**Exercise instructions**. A word-for-word copy of the data is what's wanted; pictures stay out of it.

**Record extracts**.
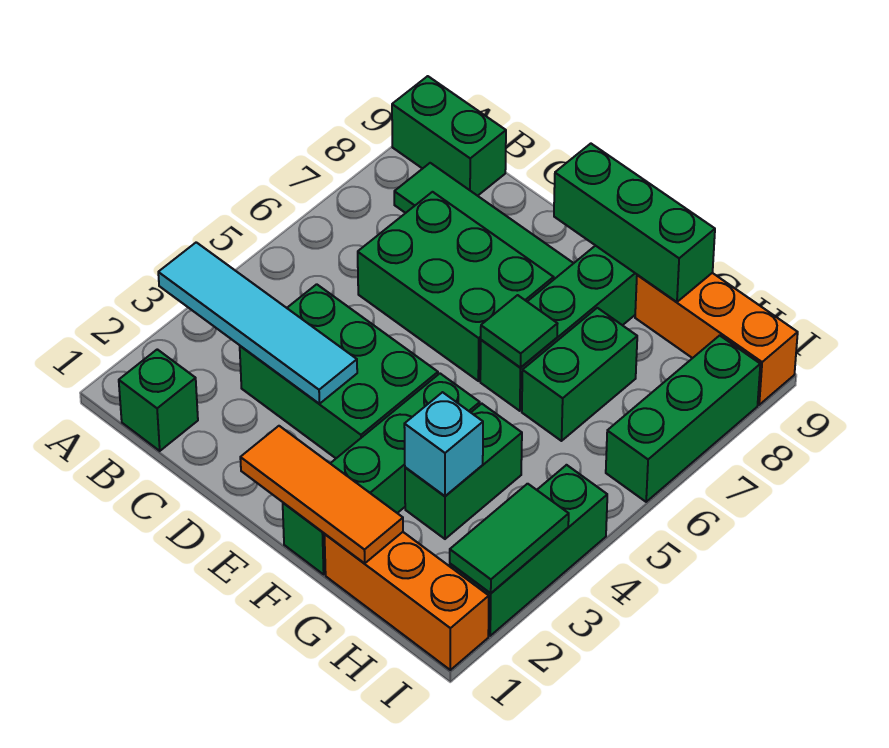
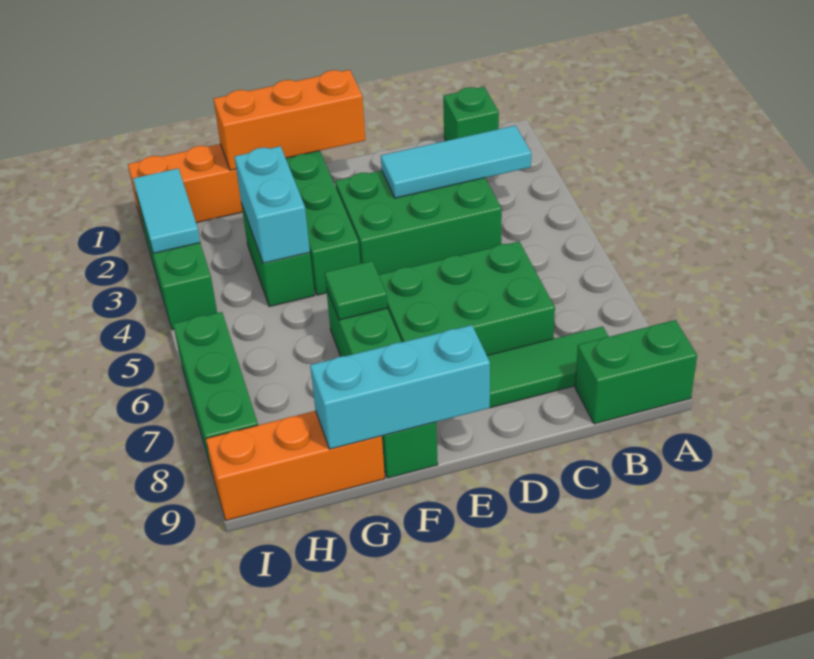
cyan tile A3:D3 level 2 -> cyan tile B3:D3 level 2
orange tile E1:G1 level 2 -> orange brick E1:G1 level 2
green brick E9:G9 level 2 -> cyan brick E9:G9 level 2
cyan brick G3 level 2 -> cyan brick G3:G4 level 2
green brick G6:G7 level 1 -> none
green tile I2:I3 level 2 -> cyan tile I2:I3 level 2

**Final answer**.
cyan tile A3:D3 level 2 -> cyan tile B3:D3 level 2
orange tile E1:G1 level 2 -> orange brick E1:G1 level 2
green brick E9:G9 level 2 -> cyan brick E9:G9 level 2
cyan brick G3 level 2 -> cyan brick G3:G4 level 2
green brick G6:G7 level 1 -> none
green tile I2:I3 level 2 -> cyan tile I2:I3 level 2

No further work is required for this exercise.